#### Task goal:
A faithful copy of the data is the goal; set it down exactly, without the images.

#### Dataset content:
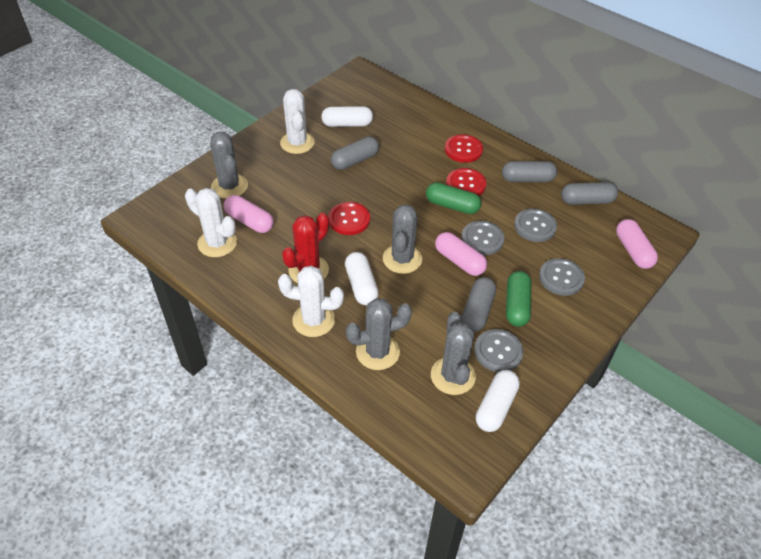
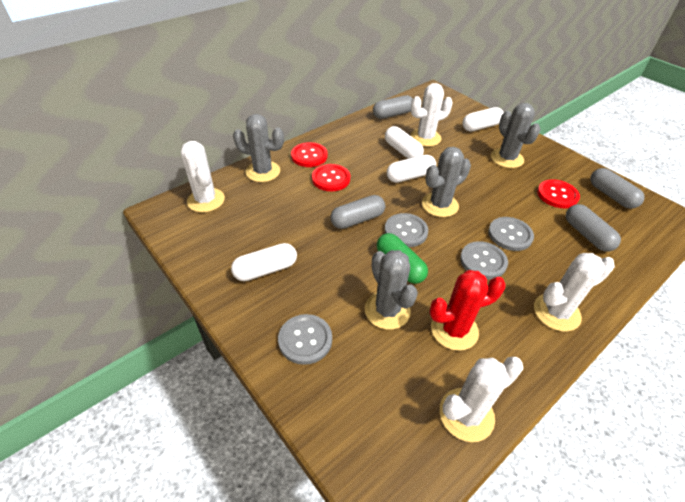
green capsule: 2 -> 1
pink capsule: 3 -> 0
white cactus: 3 -> 4
white capsule: 3 -> 4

#### Answer to the exercise:
green capsule: 2 -> 1
pink capsule: 3 -> 0
white cactus: 3 -> 4
white capsule: 3 -> 4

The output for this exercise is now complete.